Reply only with how many lines of the listing below hold the word "moved".

## [Data shown]
○ ○ ○ ○ ○ ○ ○

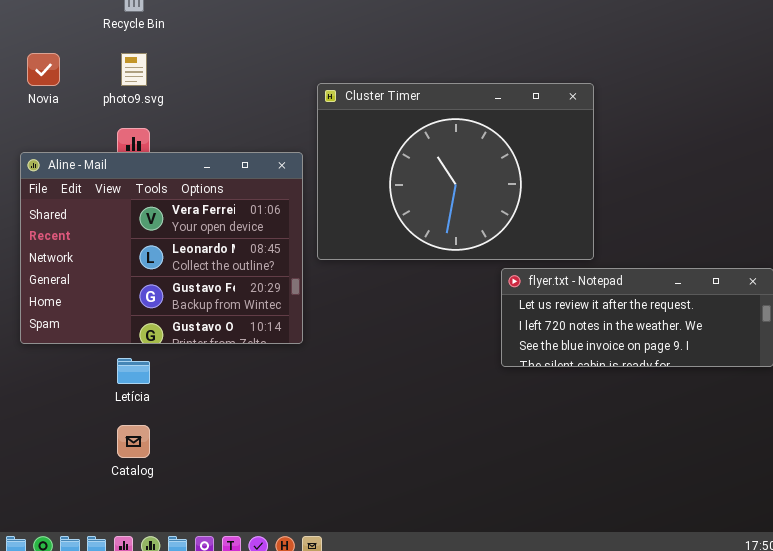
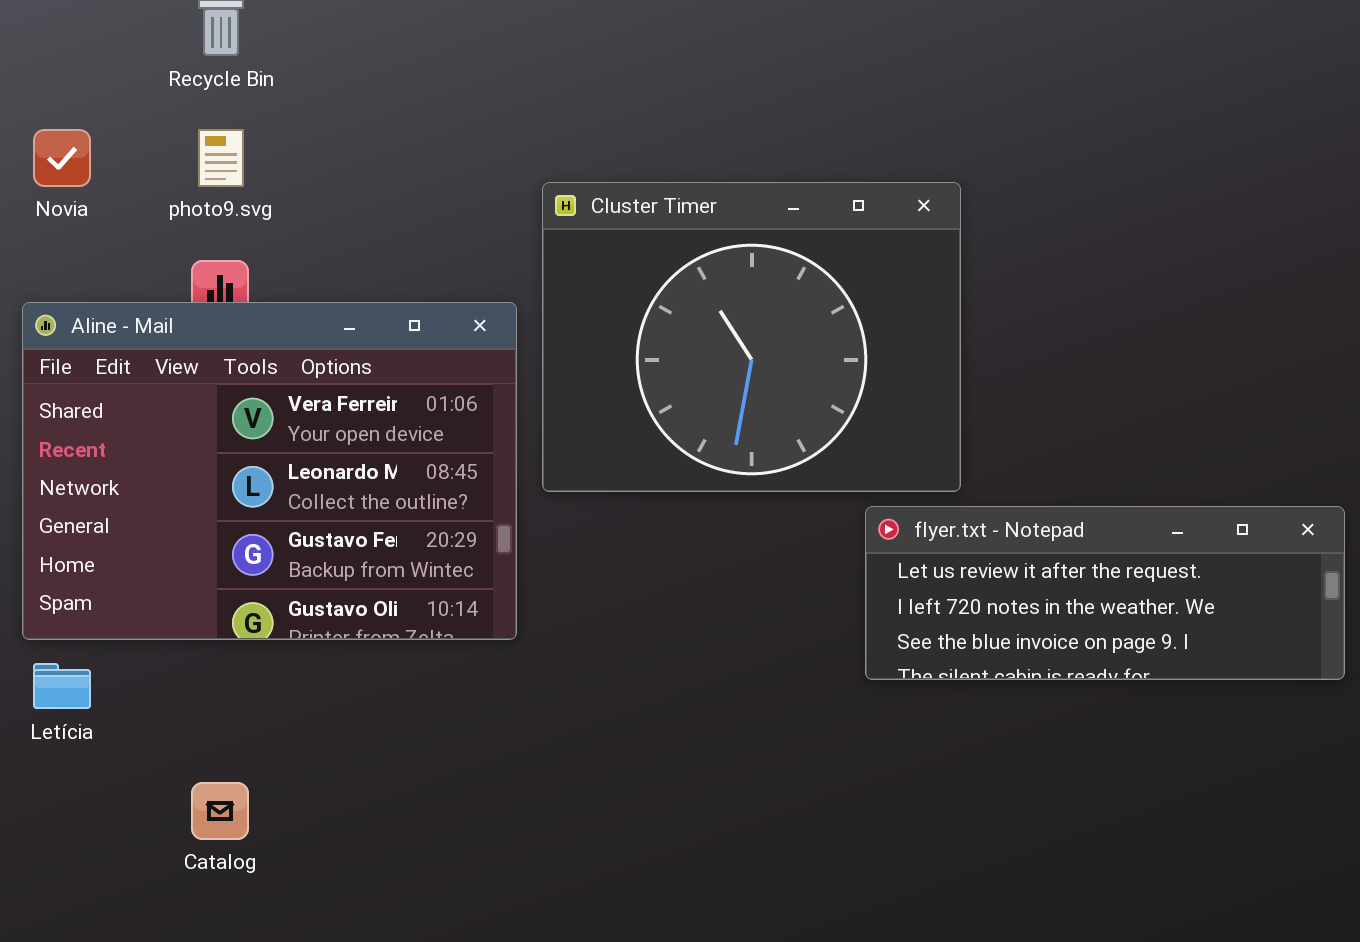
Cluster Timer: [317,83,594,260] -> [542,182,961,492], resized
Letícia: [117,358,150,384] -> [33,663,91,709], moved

○ ○ ○ ○ ○ ○ ○

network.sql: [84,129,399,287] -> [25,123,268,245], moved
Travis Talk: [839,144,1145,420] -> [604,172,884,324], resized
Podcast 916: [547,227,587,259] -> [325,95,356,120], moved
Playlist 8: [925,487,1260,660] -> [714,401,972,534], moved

○ ○ ○ ○ ○ ○ ○

## [Your response]
4